DATA SECTION —
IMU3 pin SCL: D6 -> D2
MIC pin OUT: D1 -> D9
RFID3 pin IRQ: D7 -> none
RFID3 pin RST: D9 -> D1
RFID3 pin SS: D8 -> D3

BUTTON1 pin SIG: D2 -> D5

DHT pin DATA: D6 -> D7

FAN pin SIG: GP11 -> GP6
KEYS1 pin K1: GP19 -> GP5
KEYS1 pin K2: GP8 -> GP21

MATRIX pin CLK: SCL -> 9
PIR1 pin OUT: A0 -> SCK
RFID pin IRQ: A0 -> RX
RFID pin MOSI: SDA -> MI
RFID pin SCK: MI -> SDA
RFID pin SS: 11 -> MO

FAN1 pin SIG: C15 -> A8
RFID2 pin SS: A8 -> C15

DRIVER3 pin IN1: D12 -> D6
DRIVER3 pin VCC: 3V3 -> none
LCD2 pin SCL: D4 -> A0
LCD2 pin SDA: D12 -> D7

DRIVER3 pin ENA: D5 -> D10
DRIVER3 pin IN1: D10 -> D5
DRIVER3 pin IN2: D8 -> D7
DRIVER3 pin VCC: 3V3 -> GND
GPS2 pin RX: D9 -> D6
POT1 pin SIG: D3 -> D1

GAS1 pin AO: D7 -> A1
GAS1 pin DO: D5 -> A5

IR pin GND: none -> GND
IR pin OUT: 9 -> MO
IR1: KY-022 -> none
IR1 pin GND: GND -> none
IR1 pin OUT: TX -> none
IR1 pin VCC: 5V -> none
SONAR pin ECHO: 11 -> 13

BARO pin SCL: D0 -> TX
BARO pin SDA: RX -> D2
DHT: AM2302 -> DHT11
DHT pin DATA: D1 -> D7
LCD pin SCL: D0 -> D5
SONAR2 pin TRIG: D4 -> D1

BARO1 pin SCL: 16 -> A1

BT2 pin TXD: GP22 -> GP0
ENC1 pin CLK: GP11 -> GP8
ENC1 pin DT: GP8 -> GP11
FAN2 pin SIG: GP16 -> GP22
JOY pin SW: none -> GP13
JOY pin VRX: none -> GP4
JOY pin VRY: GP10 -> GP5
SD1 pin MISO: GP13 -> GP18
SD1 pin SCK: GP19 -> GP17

WHAT THE TASK ASKS — What is wanted is an exact repetition of the lines from the one with "JOY pin VRY: GP10 -> GP5" through the last line of the material above, both ends included.

ANSWER AREA —
JOY pin VRY: GP10 -> GP5
SD1 pin MISO: GP13 -> GP18
SD1 pin SCK: GP19 -> GP17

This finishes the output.